• **Activity**
Out of the data below, copy every line with the string "capsule".

Dataset content Start Marker

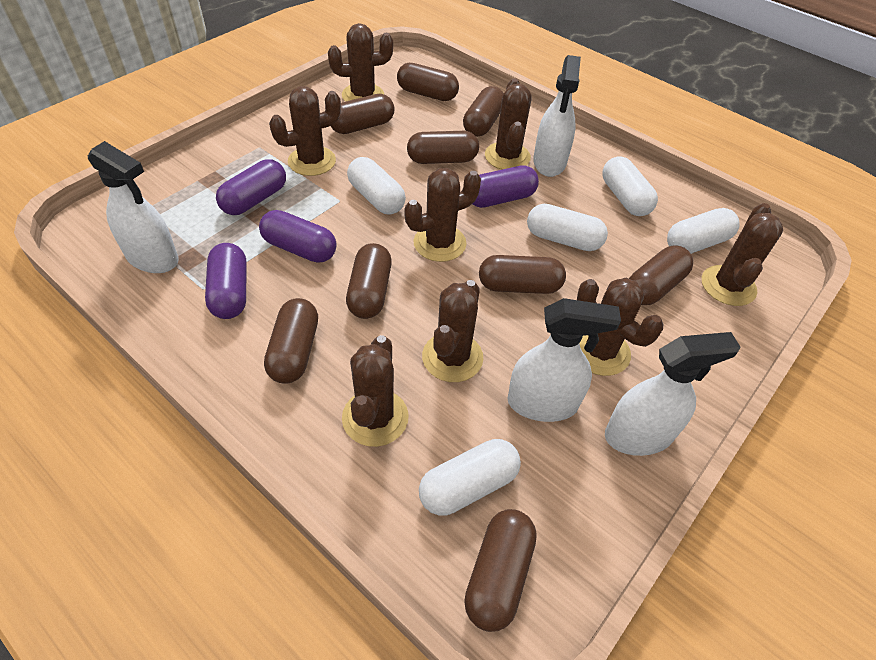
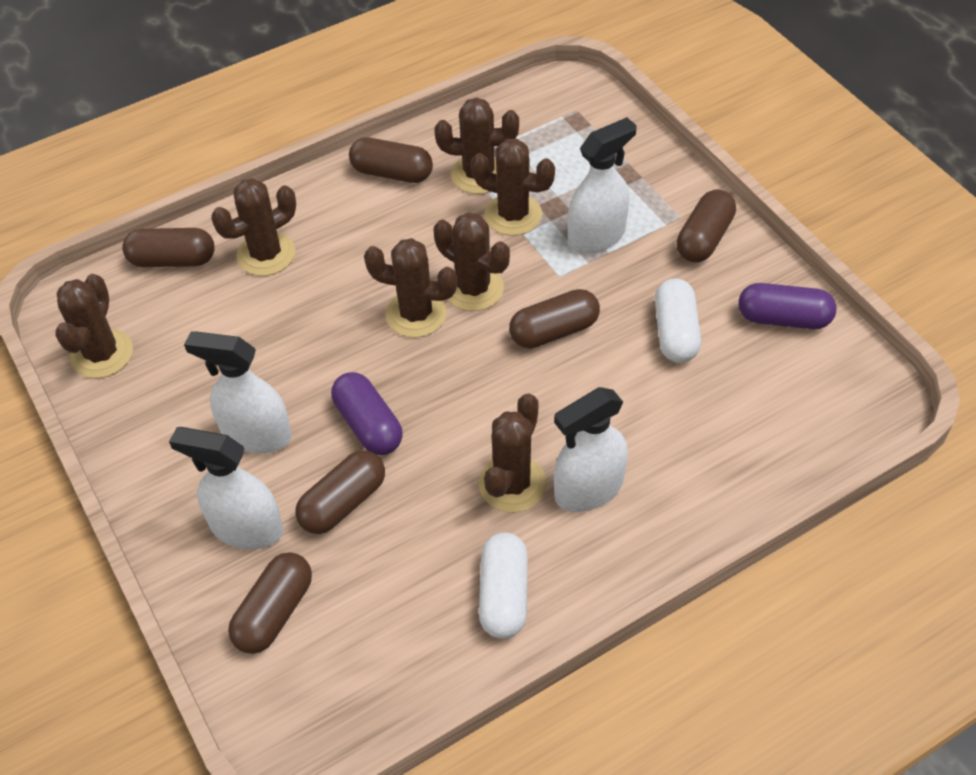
brown cactus: 8 -> 7
brown capsule: 9 -> 6
purple capsule: 4 -> 2
white capsule: 5 -> 2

Dataset content End Marker

• **Task solution**
brown capsule: 9 -> 6
purple capsule: 4 -> 2
white capsule: 5 -> 2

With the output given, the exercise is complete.